| Task details |
Using the listing below, set down each line from the line containing "crimson robot (608" through the line containing "rosy saguaro cactus", both ends included, exactly and with nothing added.

| Data for processing |
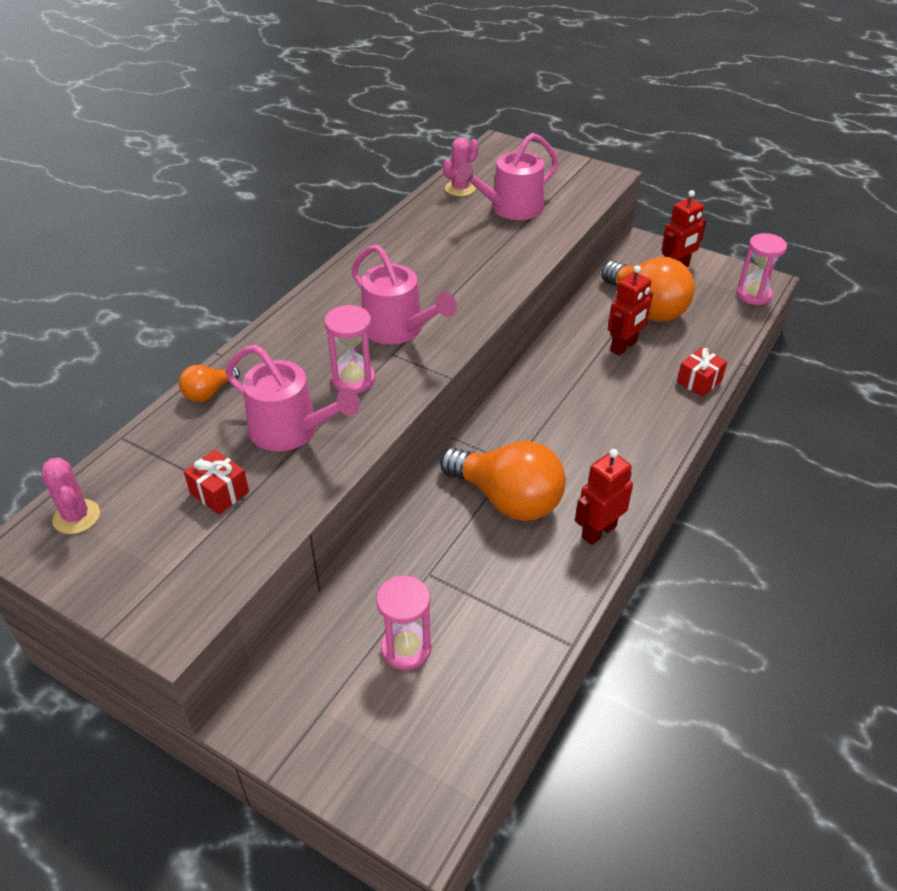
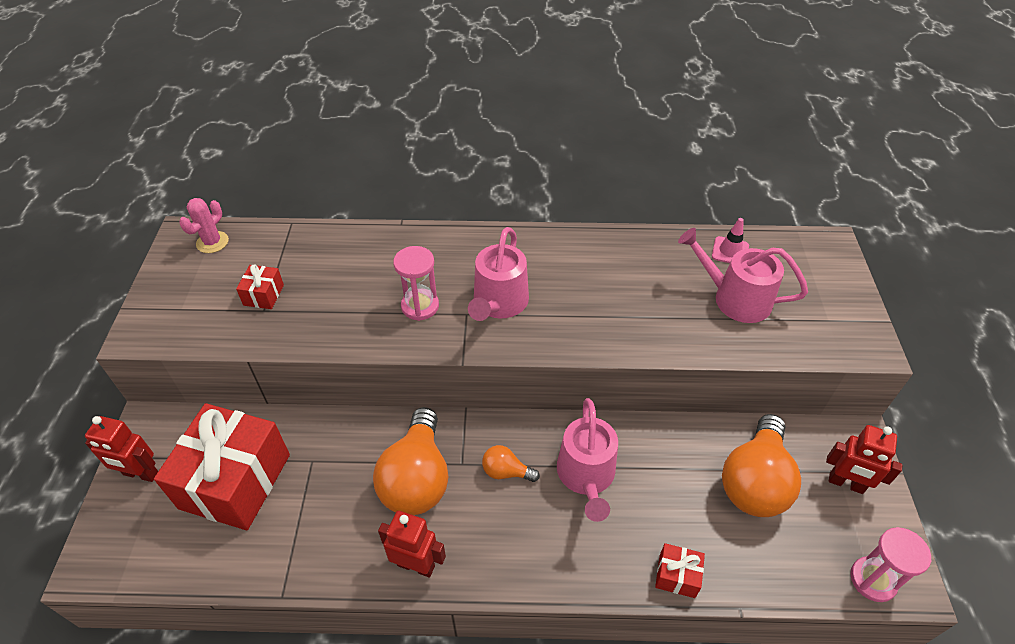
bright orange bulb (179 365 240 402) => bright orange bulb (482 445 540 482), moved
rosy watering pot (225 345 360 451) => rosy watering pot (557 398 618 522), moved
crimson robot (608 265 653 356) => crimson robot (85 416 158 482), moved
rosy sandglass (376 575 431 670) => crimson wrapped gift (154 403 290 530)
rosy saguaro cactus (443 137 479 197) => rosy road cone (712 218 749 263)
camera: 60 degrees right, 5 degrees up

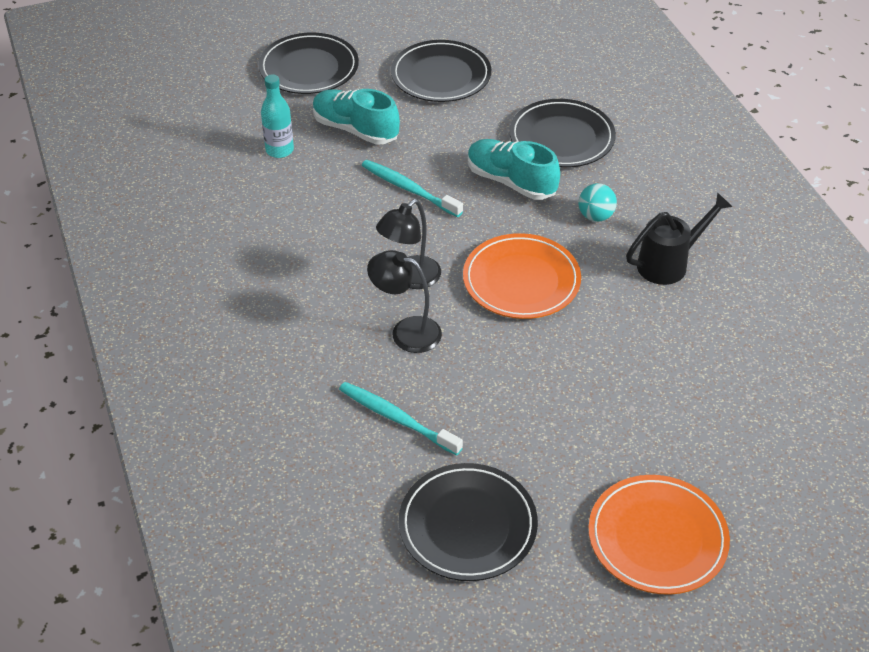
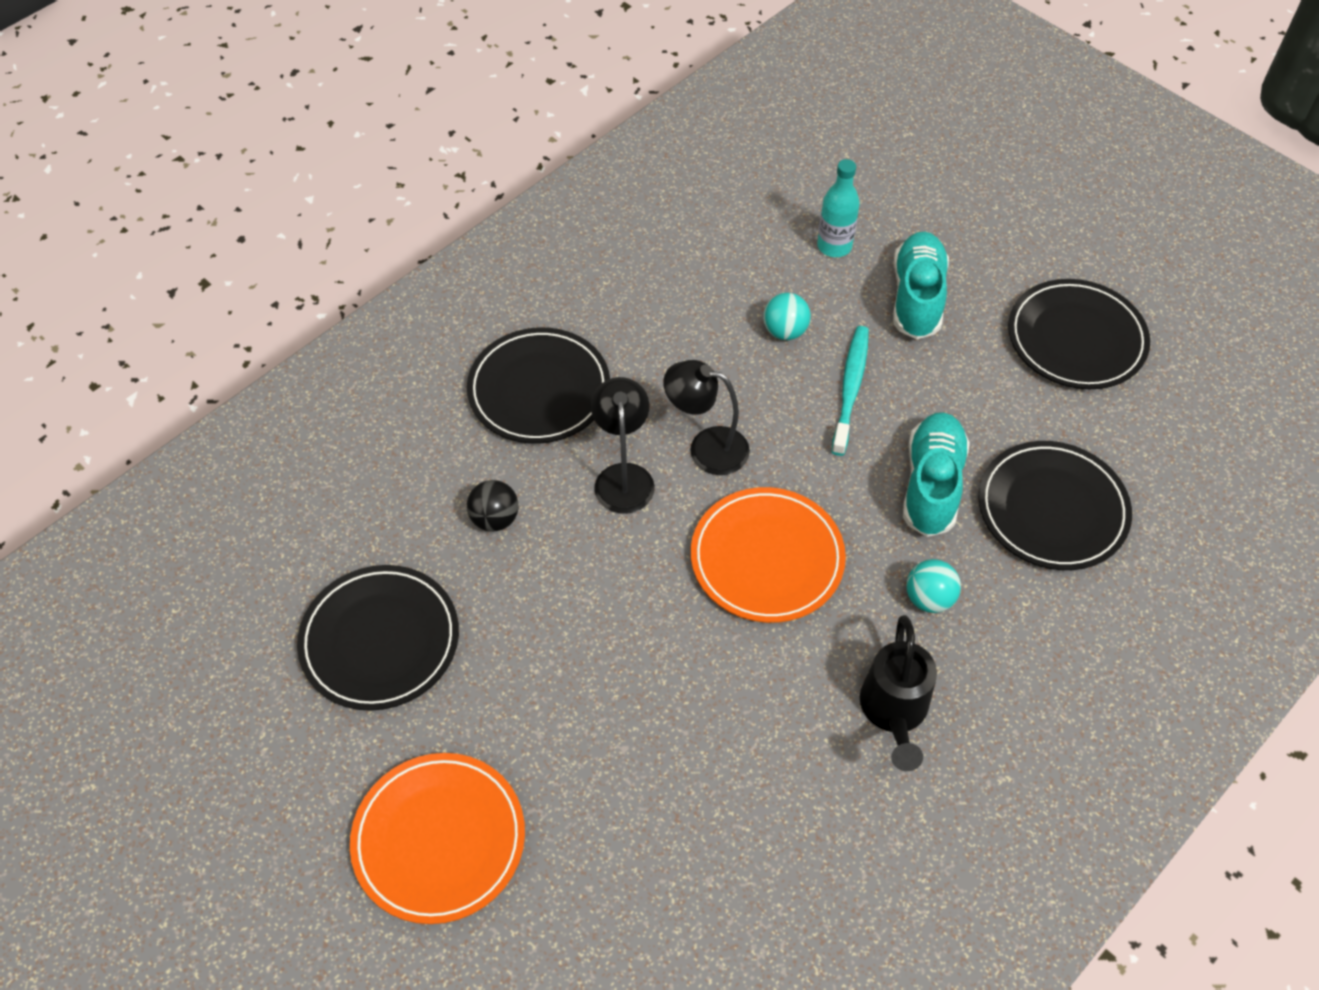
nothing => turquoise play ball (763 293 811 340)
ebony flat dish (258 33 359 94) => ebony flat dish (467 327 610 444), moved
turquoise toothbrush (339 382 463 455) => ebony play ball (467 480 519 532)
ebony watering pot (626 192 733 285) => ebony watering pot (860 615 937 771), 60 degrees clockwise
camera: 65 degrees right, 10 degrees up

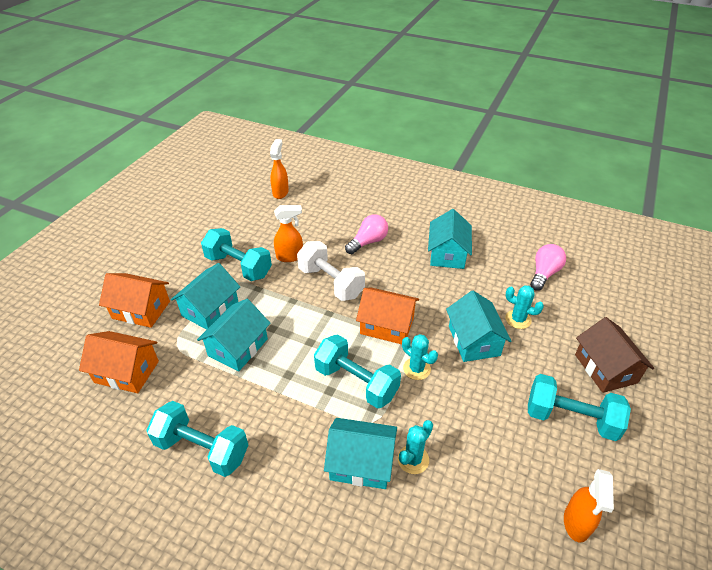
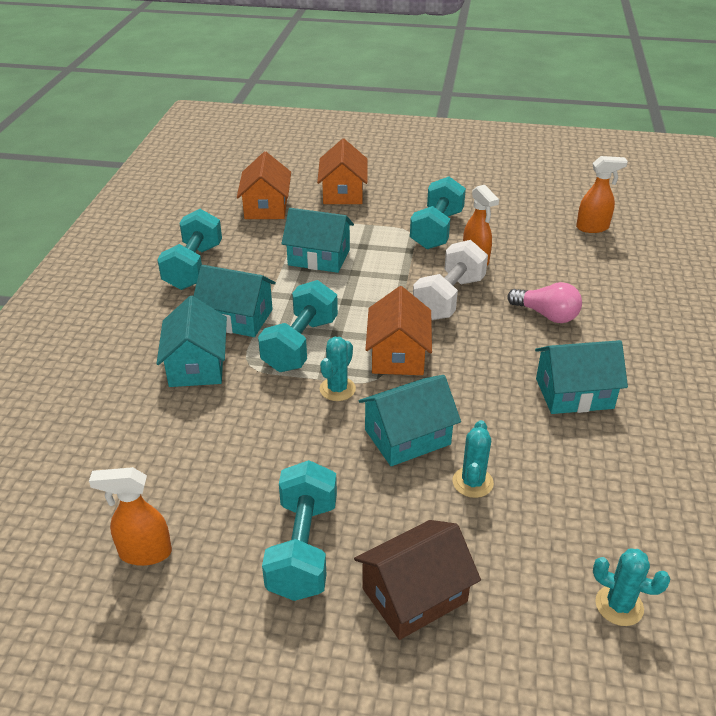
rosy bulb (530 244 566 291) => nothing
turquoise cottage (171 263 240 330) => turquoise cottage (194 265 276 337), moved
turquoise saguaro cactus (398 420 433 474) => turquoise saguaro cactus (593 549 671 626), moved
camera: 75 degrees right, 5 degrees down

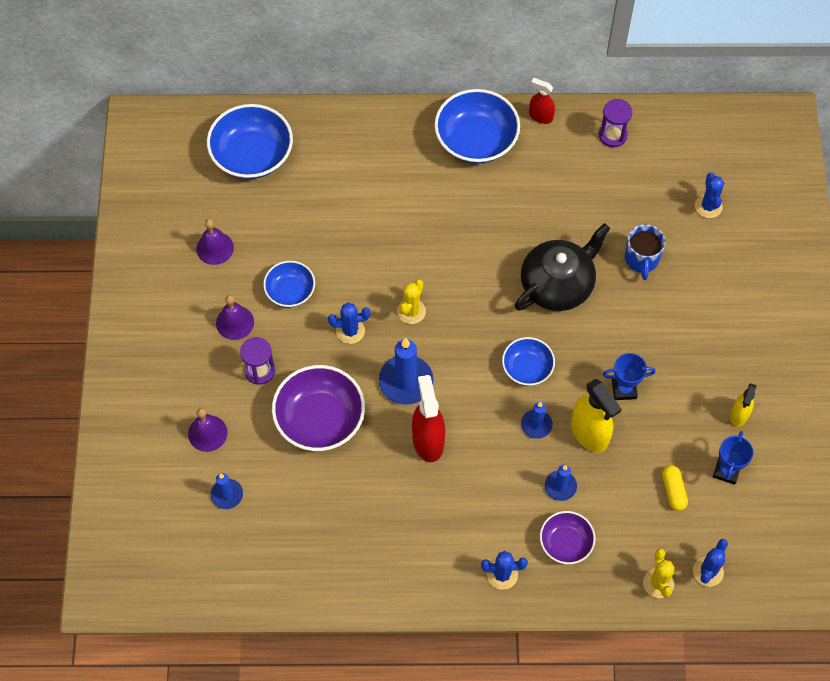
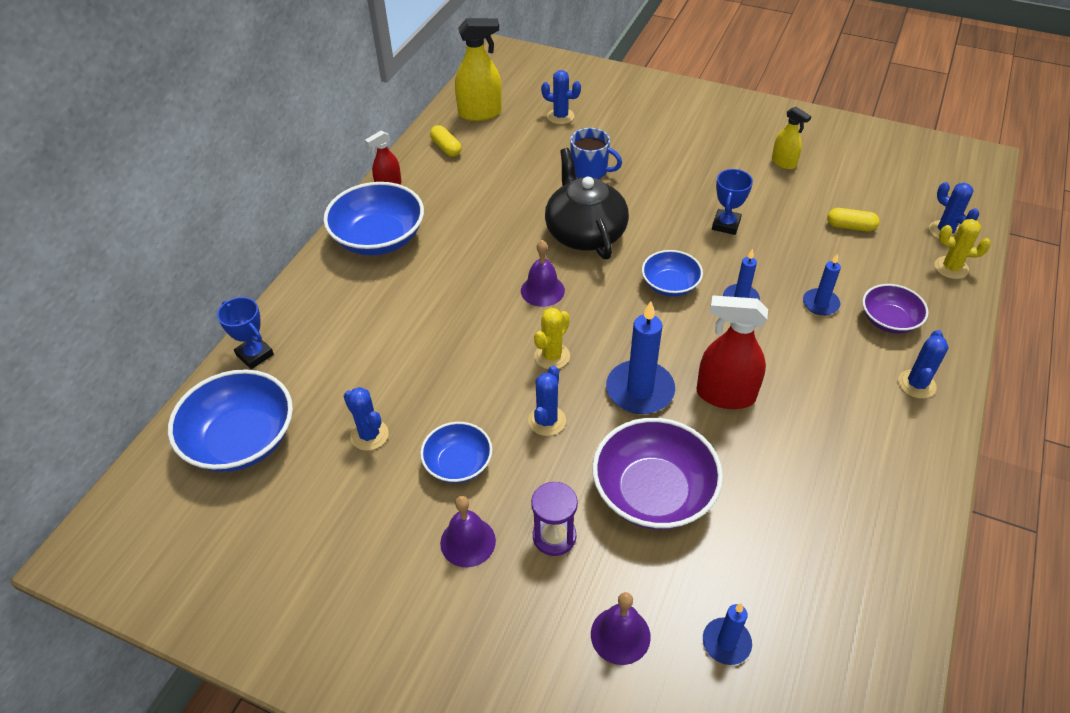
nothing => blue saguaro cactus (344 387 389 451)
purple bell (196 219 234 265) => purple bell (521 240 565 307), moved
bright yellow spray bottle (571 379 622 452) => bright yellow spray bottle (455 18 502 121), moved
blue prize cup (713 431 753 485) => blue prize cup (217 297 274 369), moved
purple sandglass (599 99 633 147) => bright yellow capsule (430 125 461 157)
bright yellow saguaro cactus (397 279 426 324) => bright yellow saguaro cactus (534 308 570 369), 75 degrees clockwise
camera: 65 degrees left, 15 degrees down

| Solution for this problem |
crimson robot (608 265 653 356) => crimson robot (85 416 158 482), moved
rosy sandglass (376 575 431 670) => crimson wrapped gift (154 403 290 530)
rosy saguaro cactus (443 137 479 197) => rosy road cone (712 218 749 263)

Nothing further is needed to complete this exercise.